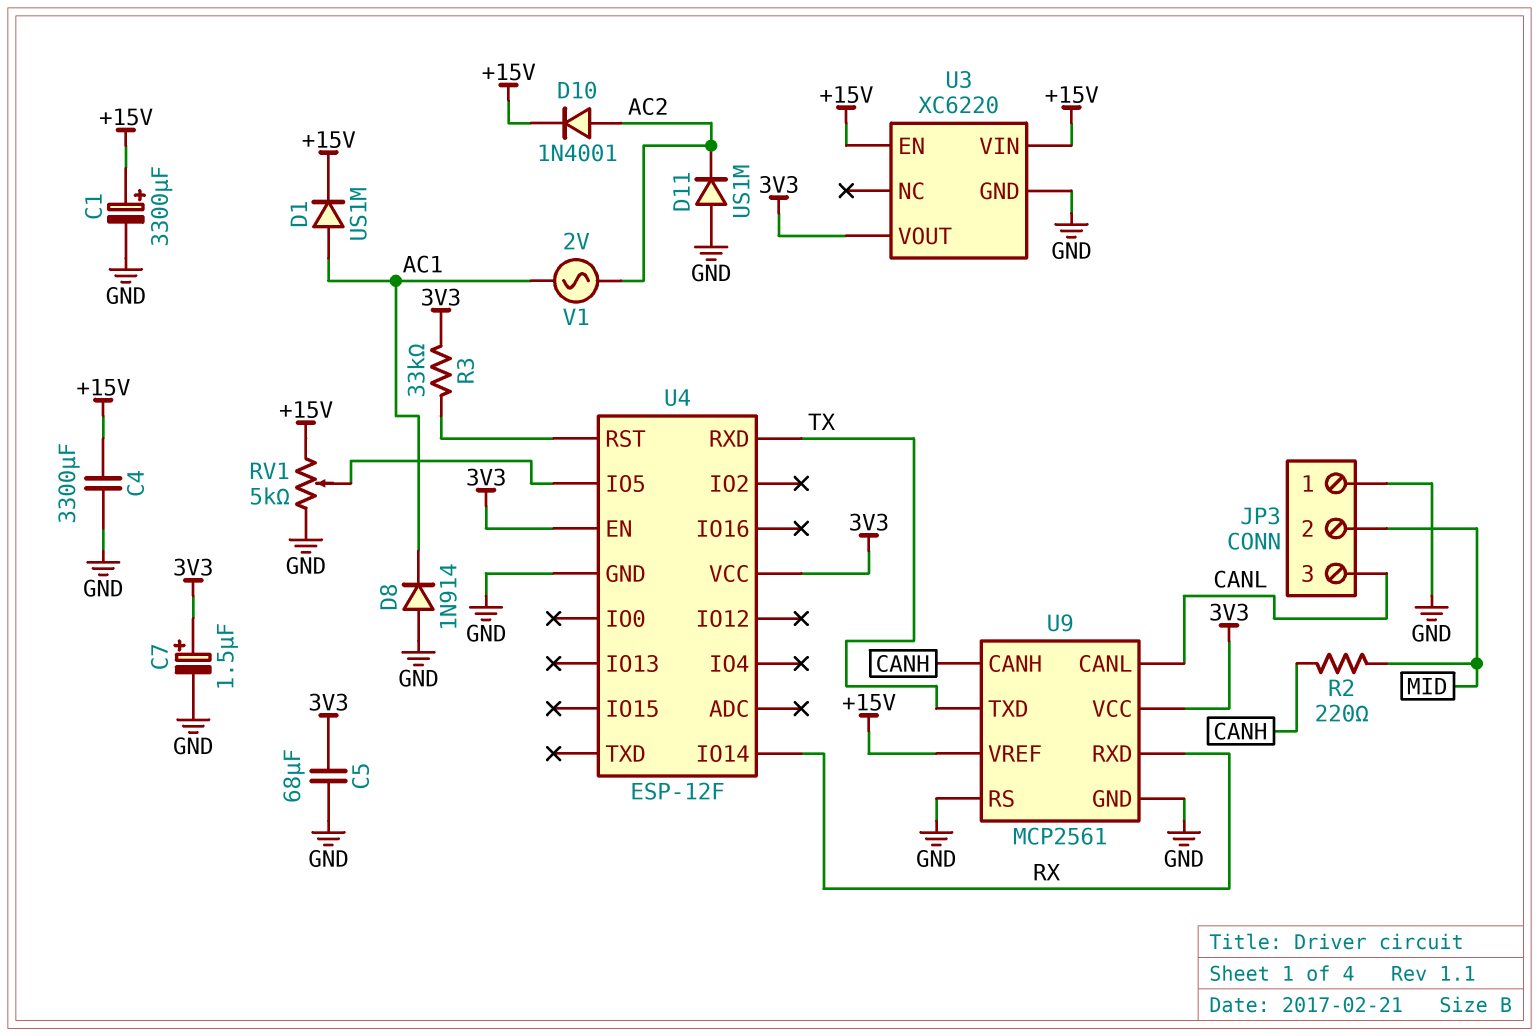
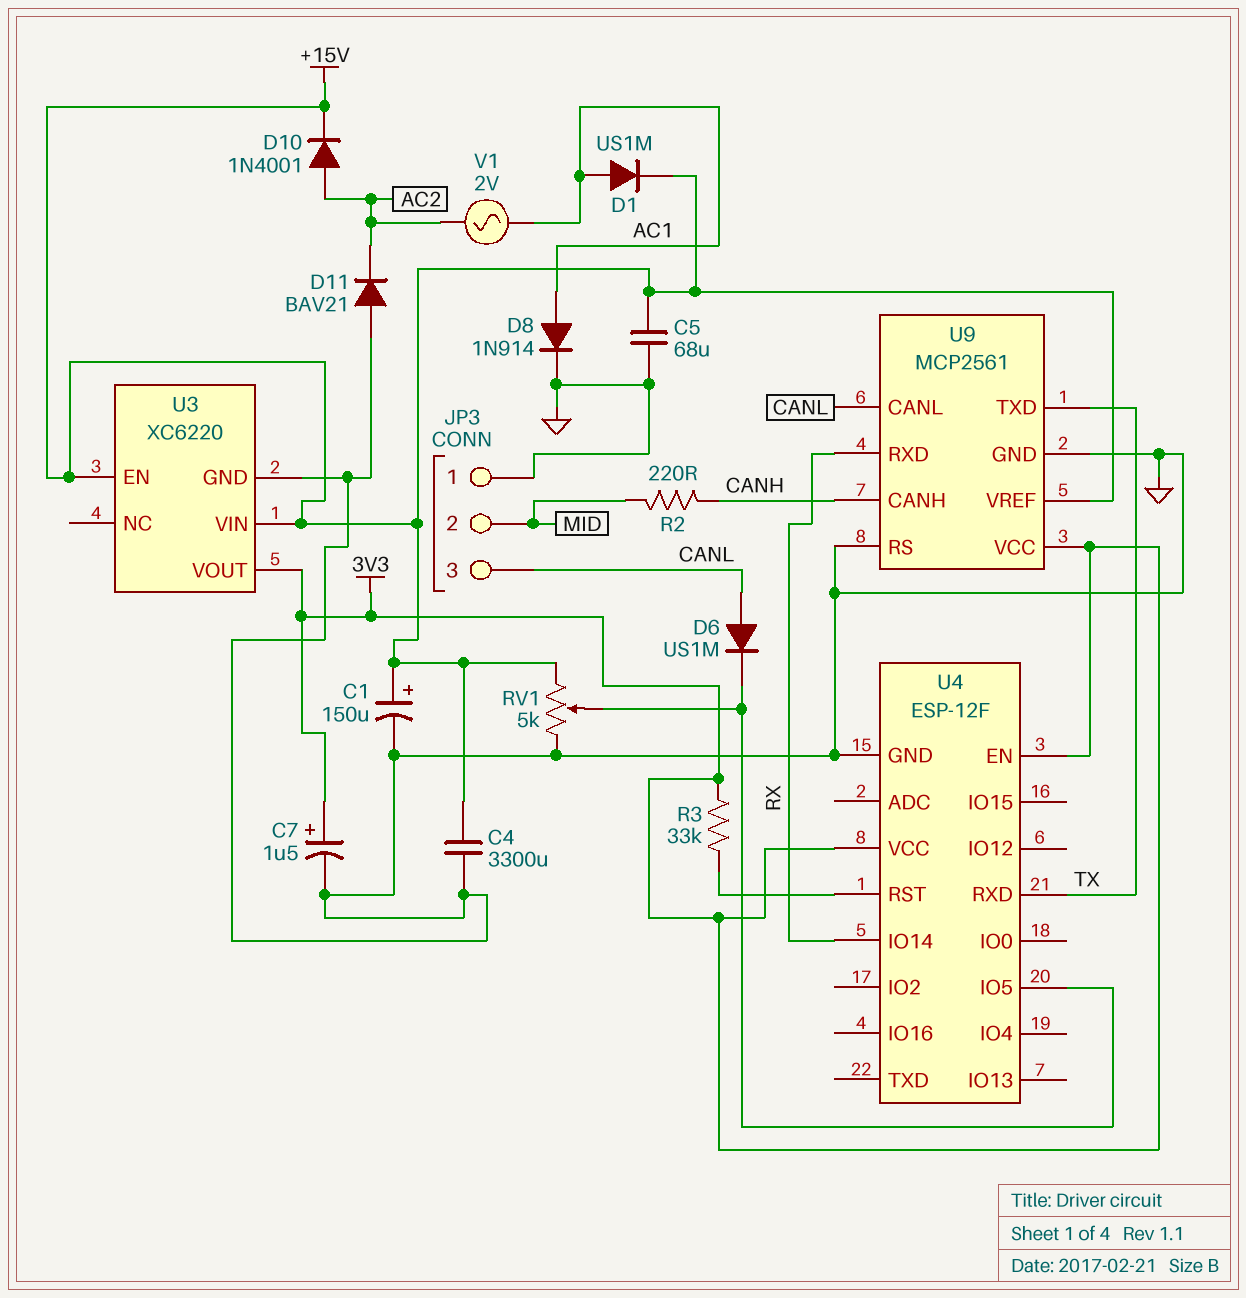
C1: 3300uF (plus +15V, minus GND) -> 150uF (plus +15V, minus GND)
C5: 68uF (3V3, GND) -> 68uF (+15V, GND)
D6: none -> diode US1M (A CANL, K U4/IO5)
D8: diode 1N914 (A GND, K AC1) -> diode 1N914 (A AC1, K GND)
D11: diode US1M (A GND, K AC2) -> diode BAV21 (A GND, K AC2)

============================================================

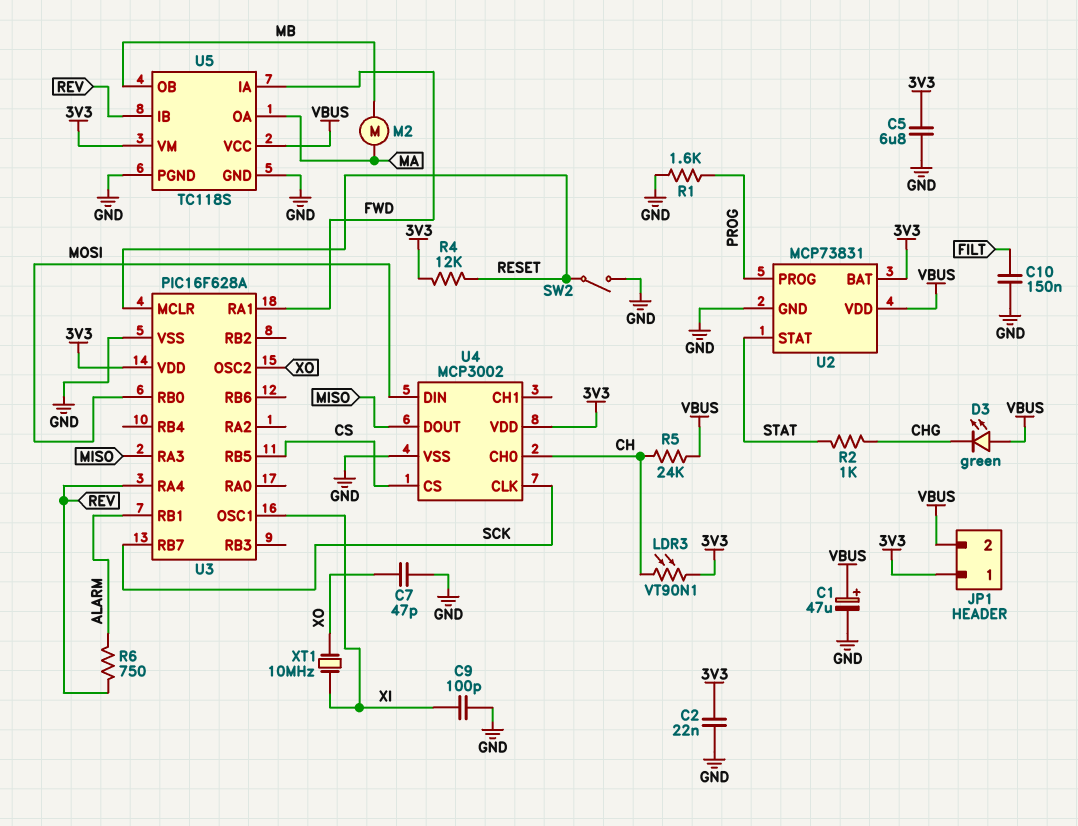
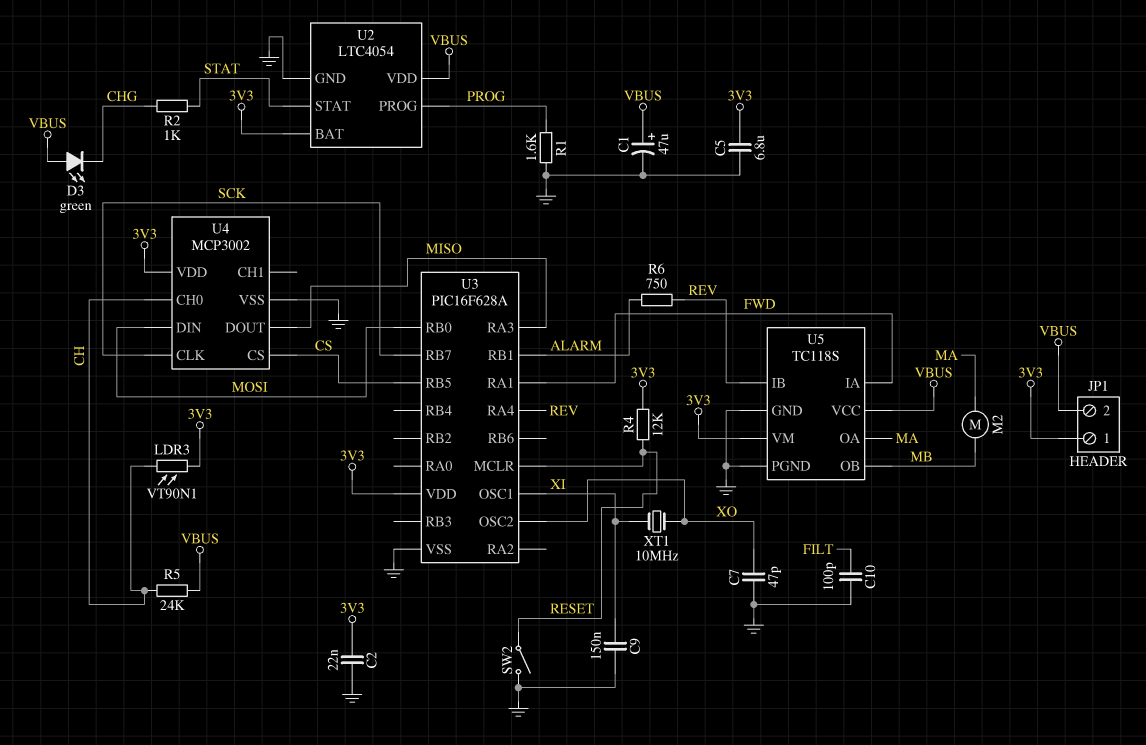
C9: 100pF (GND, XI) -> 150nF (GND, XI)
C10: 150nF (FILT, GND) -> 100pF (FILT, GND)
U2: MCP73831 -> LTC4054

============================================================

BRIEF: Would you output, from the records above, exactly the run of lines that starts at the line containing "D6: none -> diode US1M (A CANL, K U4/IO5)" and ends at the line containing "D11: diode US1M", and only that run?

RESULT FOR THIS TASK:
D6: none -> diode US1M (A CANL, K U4/IO5)
D8: diode 1N914 (A GND, K AC1) -> diode 1N914 (A AC1, K GND)
D11: diode US1M (A GND, K AC2) -> diode BAV21 (A GND, K AC2)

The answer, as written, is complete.